● **Task instructions**: Lines with the word "DGND" are the ones wanted. Copy each of them from the entries below.

● **Provided records**:
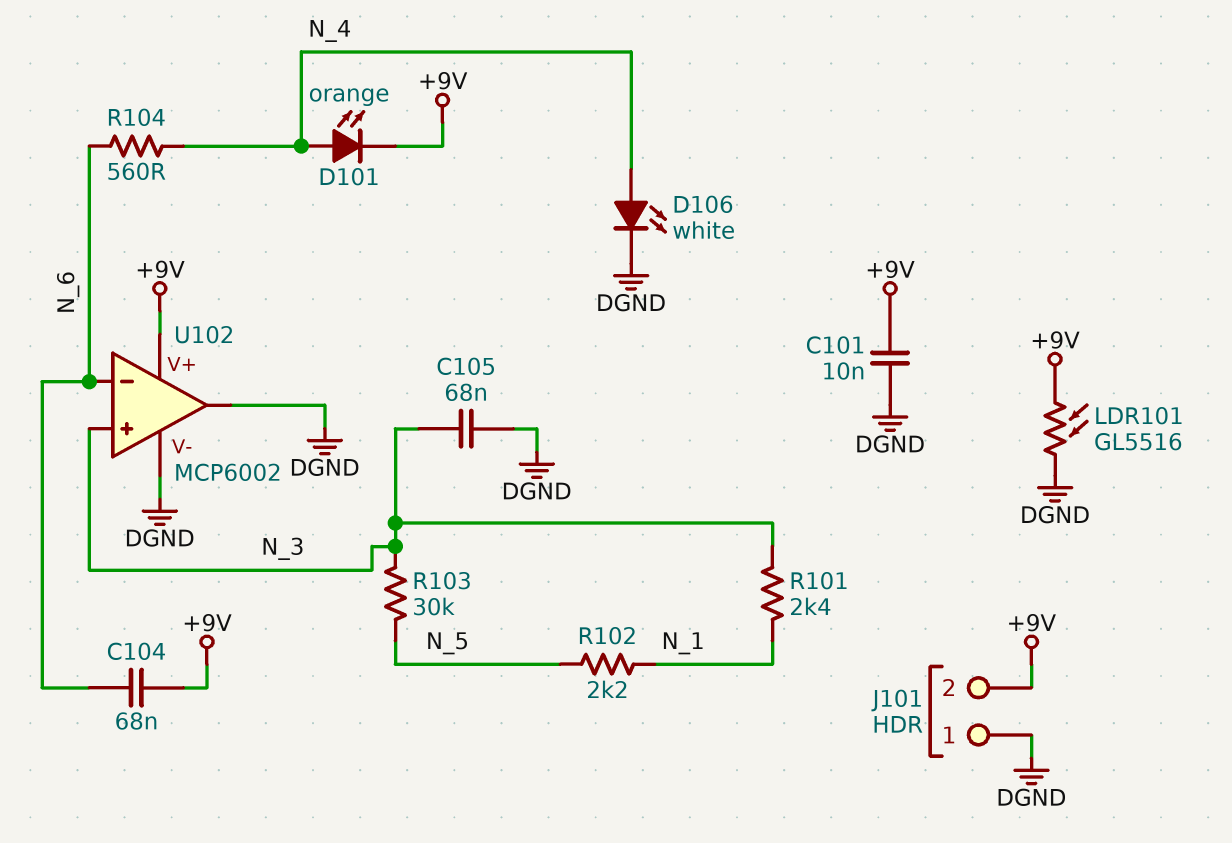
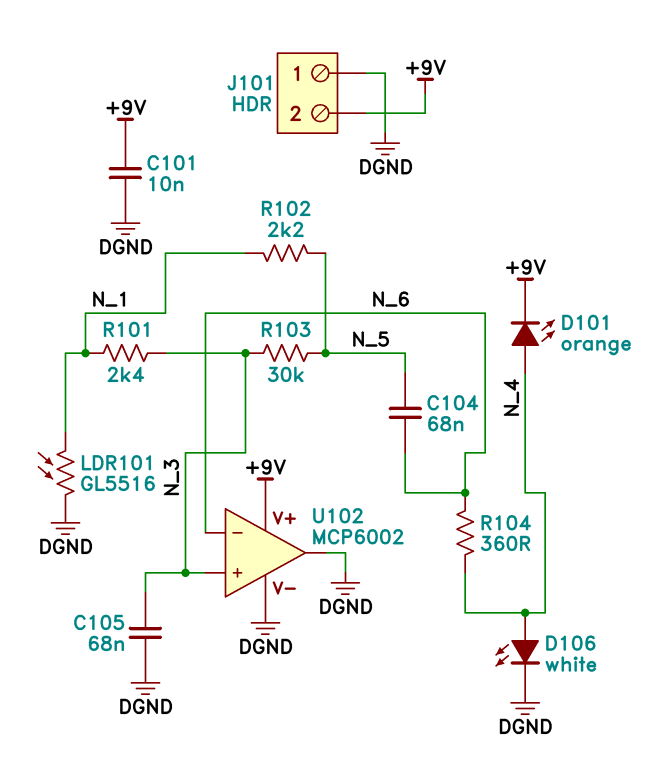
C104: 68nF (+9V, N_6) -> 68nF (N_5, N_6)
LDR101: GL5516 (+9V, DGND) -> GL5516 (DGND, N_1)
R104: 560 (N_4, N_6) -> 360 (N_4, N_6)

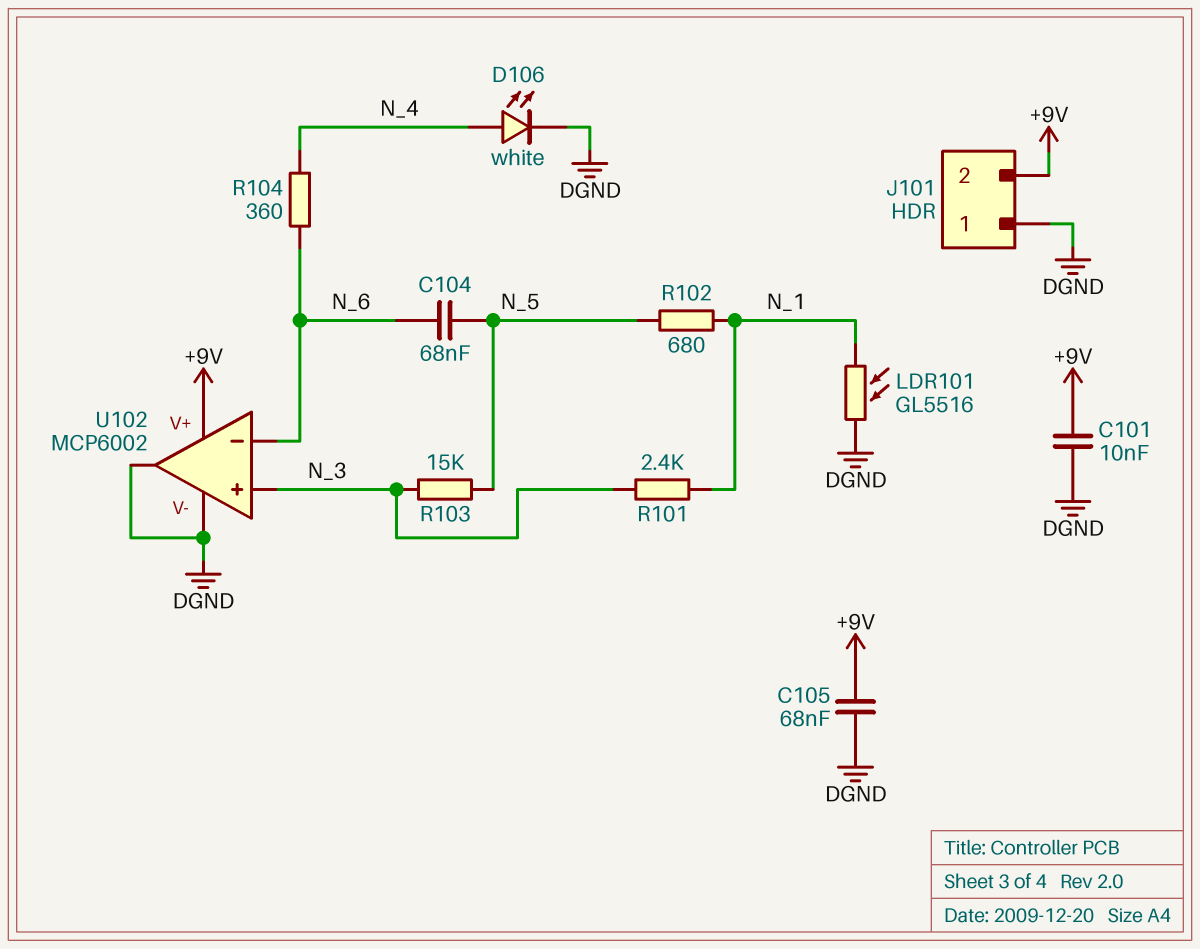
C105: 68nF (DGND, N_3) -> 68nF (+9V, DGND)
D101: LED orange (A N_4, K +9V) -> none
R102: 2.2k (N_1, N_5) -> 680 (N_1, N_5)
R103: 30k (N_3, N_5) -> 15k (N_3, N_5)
* * *
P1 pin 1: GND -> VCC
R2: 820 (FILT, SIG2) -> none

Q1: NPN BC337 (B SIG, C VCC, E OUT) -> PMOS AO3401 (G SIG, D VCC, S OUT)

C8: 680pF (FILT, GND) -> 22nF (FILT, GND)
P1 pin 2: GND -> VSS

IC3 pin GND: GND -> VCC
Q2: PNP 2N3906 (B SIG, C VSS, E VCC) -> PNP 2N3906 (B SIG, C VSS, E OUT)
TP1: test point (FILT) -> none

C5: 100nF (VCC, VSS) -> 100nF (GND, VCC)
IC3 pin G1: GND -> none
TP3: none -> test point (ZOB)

● **Problem solution**:
LDR101: GL5516 (+9V, DGND) -> GL5516 (DGND, N_1)
C105: 68nF (DGND, N_3) -> 68nF (+9V, DGND)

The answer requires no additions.